#### What is required:
List every line in the entries that contains the string "time", treating uppercase and lowercase as different.

───── Data rows ─────

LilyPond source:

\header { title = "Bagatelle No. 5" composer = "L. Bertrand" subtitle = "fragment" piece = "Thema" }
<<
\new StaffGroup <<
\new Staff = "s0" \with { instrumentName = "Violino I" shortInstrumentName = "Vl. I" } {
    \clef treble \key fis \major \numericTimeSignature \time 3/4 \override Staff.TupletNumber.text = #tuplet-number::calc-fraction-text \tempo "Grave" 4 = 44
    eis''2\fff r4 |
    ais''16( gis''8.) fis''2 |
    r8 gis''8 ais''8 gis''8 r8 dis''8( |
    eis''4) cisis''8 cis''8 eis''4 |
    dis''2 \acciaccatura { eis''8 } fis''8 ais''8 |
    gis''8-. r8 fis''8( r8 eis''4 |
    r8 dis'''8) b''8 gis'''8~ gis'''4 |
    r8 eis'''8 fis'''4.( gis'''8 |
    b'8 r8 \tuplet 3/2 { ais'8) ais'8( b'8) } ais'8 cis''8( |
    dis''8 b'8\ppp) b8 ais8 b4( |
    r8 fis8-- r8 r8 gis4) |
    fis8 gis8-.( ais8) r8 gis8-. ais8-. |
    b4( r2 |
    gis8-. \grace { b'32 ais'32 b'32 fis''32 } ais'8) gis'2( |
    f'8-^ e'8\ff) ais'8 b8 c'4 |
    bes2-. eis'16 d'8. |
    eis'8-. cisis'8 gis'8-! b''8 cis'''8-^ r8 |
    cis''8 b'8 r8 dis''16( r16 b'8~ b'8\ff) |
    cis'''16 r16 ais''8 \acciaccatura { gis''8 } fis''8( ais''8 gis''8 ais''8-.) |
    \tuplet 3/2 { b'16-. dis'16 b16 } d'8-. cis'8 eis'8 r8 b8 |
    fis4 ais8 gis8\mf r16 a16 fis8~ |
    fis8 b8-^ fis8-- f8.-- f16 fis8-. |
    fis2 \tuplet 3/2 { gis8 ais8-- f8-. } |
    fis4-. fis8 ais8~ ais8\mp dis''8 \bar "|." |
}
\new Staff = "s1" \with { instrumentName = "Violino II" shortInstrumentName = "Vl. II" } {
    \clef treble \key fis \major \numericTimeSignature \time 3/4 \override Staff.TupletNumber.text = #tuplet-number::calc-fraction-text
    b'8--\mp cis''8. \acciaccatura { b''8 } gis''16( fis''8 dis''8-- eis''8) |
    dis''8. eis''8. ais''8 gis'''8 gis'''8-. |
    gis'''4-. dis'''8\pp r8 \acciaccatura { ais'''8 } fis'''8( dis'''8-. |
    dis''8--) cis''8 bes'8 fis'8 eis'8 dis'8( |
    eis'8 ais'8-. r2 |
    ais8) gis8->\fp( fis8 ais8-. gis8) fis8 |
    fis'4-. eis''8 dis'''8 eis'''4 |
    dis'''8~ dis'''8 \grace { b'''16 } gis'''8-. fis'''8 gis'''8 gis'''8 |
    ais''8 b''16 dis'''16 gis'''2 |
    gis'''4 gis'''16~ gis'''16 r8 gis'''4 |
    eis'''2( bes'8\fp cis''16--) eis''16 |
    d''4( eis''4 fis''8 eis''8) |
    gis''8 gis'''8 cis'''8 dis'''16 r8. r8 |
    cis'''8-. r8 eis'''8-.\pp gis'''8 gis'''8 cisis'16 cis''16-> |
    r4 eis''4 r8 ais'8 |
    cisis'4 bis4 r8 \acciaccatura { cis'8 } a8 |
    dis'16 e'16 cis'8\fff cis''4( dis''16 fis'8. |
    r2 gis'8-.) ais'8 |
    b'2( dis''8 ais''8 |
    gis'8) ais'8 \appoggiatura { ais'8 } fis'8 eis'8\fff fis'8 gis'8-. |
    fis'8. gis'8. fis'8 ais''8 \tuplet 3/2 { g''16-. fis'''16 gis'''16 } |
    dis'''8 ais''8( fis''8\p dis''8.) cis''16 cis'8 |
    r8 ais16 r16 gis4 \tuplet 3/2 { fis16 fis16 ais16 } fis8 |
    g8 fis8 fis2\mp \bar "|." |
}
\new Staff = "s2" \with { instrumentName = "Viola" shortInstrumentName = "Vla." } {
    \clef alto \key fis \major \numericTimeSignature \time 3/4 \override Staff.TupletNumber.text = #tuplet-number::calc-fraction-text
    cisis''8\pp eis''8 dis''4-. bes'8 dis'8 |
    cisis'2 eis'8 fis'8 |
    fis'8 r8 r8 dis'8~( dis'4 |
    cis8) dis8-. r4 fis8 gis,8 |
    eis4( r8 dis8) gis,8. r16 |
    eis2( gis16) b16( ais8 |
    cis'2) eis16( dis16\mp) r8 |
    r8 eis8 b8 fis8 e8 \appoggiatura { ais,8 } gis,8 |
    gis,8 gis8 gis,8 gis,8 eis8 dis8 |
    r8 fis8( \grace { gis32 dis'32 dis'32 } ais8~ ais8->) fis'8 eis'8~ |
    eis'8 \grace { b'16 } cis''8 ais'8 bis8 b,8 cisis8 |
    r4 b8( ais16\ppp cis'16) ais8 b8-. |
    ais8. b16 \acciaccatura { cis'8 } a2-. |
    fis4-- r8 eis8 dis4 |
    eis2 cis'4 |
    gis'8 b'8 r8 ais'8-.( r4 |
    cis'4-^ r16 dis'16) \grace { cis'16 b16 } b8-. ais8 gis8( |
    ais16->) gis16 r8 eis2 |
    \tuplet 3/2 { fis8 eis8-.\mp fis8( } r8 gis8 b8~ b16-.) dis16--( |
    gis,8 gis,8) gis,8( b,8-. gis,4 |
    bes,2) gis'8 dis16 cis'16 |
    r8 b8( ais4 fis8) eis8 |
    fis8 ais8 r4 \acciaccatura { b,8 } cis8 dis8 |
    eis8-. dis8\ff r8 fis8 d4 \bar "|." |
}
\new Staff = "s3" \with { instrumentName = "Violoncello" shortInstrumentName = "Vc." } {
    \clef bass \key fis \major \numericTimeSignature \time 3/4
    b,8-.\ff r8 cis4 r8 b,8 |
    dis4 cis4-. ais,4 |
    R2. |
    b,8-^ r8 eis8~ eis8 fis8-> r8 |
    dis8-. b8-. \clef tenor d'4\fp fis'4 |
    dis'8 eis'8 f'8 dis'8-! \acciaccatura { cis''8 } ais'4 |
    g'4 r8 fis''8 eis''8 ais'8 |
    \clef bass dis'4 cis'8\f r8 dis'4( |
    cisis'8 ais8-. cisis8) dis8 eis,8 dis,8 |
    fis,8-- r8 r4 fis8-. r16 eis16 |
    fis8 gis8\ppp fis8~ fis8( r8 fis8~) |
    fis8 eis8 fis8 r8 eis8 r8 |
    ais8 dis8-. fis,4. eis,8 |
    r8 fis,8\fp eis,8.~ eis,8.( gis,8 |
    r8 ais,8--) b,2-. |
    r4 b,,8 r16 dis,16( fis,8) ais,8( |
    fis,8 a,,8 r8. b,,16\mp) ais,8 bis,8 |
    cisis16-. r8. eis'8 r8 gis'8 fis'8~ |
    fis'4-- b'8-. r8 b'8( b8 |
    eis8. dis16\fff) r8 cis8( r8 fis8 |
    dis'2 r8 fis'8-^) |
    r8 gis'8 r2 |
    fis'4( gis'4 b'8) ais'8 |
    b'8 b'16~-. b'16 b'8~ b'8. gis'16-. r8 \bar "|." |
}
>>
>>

─────

#### Solution to the problem:
    \clef treble \key fis \major \numericTimeSignature \time 3/4 \override Staff.TupletNumber.text = #tuplet-number::calc-fraction-text \tempo "Grave" 4 = 44
    \clef treble \key fis \major \numericTimeSignature \time 3/4 \override Staff.TupletNumber.text = #tuplet-number::calc-fraction-text
    \clef alto \key fis \major \numericTimeSignature \time 3/4 \override Staff.TupletNumber.text = #tuplet-number::calc-fraction-text
    \clef bass \key fis \major \numericTimeSignature \time 3/4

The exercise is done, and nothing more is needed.